*** Block opens ***
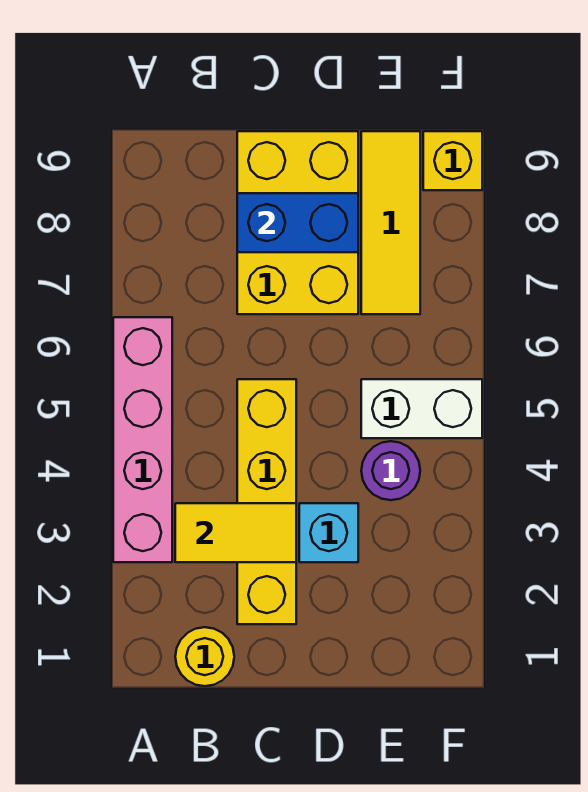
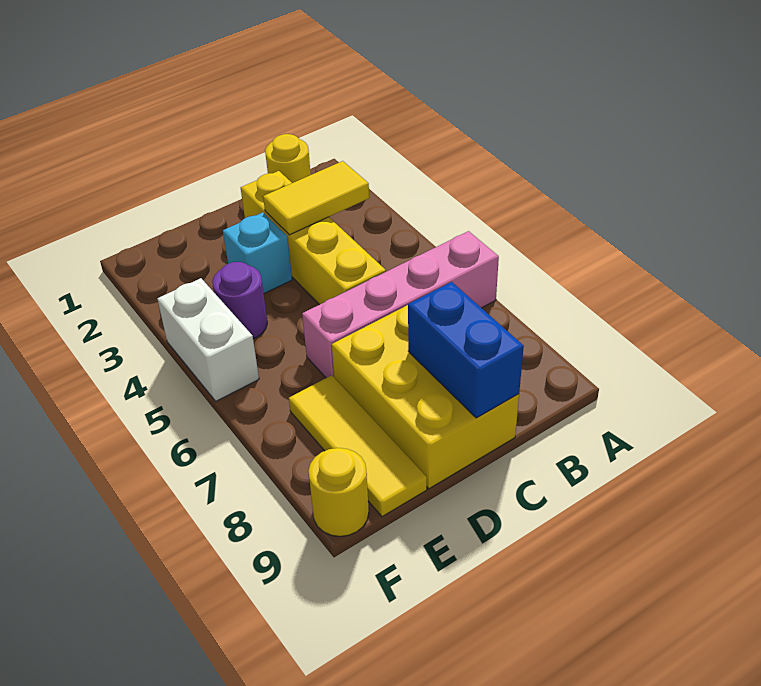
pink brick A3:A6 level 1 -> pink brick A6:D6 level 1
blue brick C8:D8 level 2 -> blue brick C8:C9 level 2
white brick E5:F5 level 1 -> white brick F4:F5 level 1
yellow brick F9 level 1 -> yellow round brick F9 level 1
*** Block closes ***
*** Block opens ***
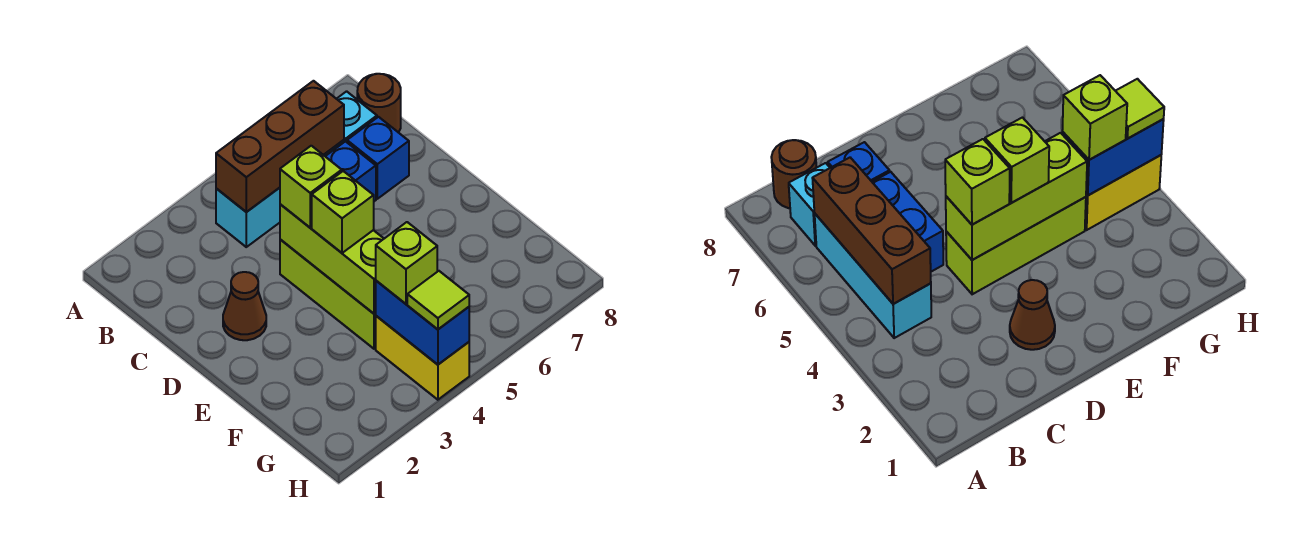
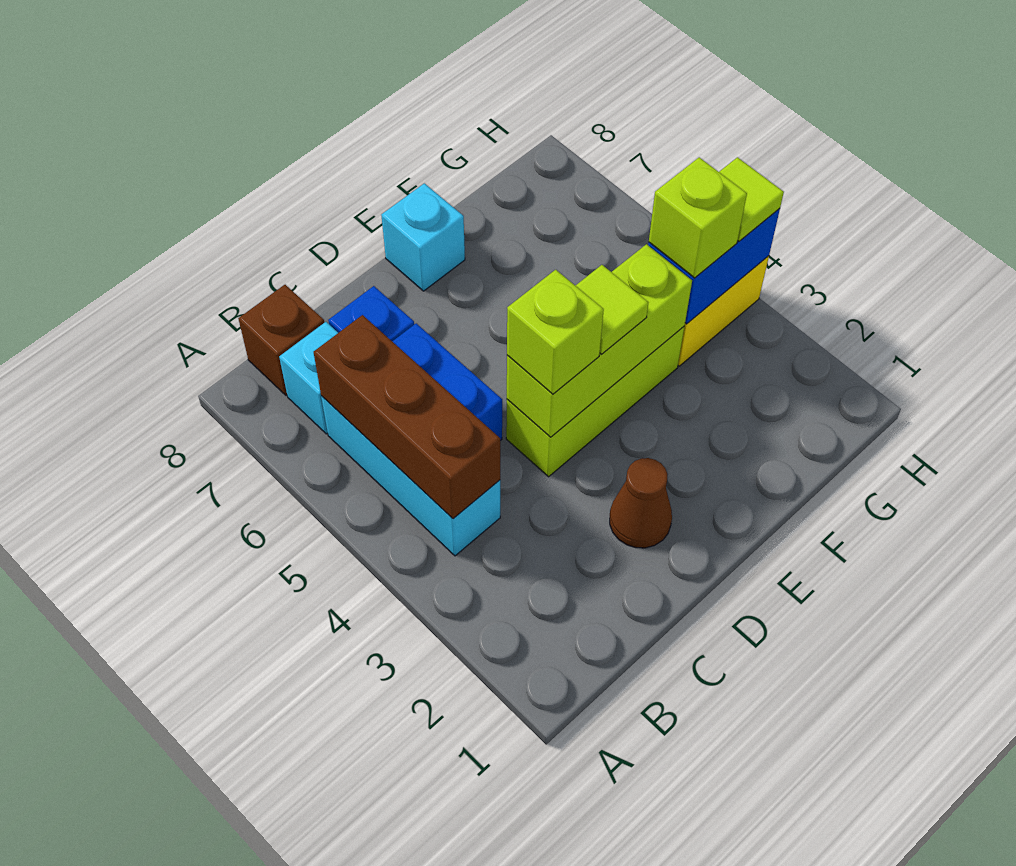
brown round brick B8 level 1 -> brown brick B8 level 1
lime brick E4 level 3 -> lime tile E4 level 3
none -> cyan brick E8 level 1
*** Block closes ***
▸ REQUIRED WORK: The entries above hold the needed span. Transcribe exactly the lines from the one with "pink brick A3:A6" to the one with "yellow brick F9", both included.

▸ TASK ANSWER:
pink brick A3:A6 level 1 -> pink brick A6:D6 level 1
blue brick C8:D8 level 2 -> blue brick C8:C9 level 2
white brick E5:F5 level 1 -> white brick F4:F5 level 1
yellow brick F9 level 1 -> yellow round brick F9 level 1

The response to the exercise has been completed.